==== Provided material ====
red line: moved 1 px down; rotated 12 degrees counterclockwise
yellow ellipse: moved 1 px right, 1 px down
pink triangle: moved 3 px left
====
==== Provided material ====
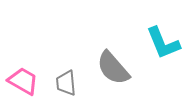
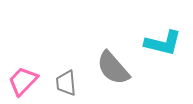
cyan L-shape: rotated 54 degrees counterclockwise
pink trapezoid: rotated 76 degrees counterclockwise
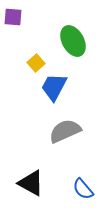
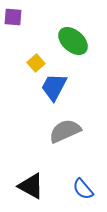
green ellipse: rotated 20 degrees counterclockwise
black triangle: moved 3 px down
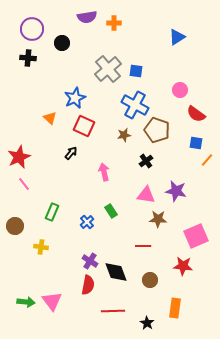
====
==== Provided material ====
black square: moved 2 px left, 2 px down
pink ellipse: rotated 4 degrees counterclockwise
====
## Try it
From the records above, transcribe exactly the run of lines that opens with the line holding "red line: moved" and closes with the line holding "pink triangle: moved 3 px left", both included.

## Output for this exercise
red line: moved 1 px down; rotated 12 degrees counterclockwise
yellow ellipse: moved 1 px right, 1 px down
pink triangle: moved 3 px left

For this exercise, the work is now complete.